■ Working data:
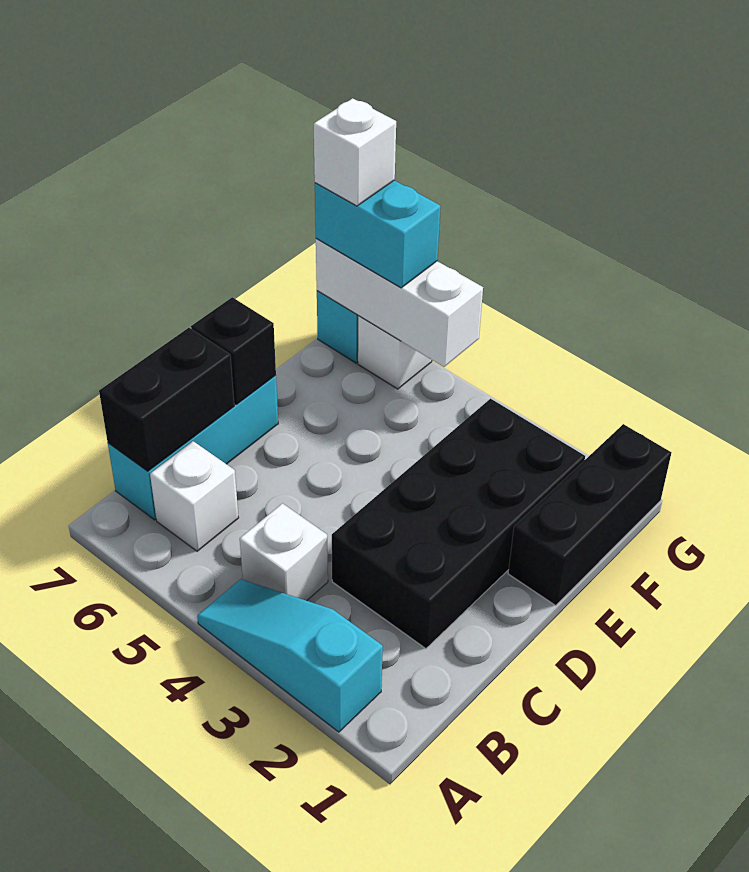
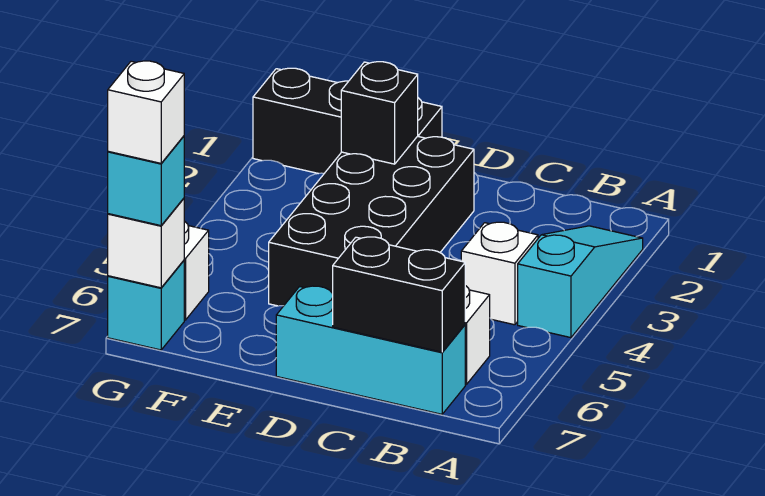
cyan slope A2:A4 level 1 top 2 -> cyan slope A2:A4 level 1 top 4
black brick C2:F3 level 1 -> black brick D2:E5 level 1
black brick D7 level 2 -> black brick E2 level 2
white brick G5:G7 level 2 -> white brick G7 level 2
cyan brick G6:G7 level 3 -> cyan brick G7 level 3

■ Exercise: Keep every word of the records and none of the pictures when you print them again.

■ Your response:
cyan slope A2:A4 level 1 top 2 -> cyan slope A2:A4 level 1 top 4
black brick C2:F3 level 1 -> black brick D2:E5 level 1
black brick D7 level 2 -> black brick E2 level 2
white brick G5:G7 level 2 -> white brick G7 level 2
cyan brick G6:G7 level 3 -> cyan brick G7 level 3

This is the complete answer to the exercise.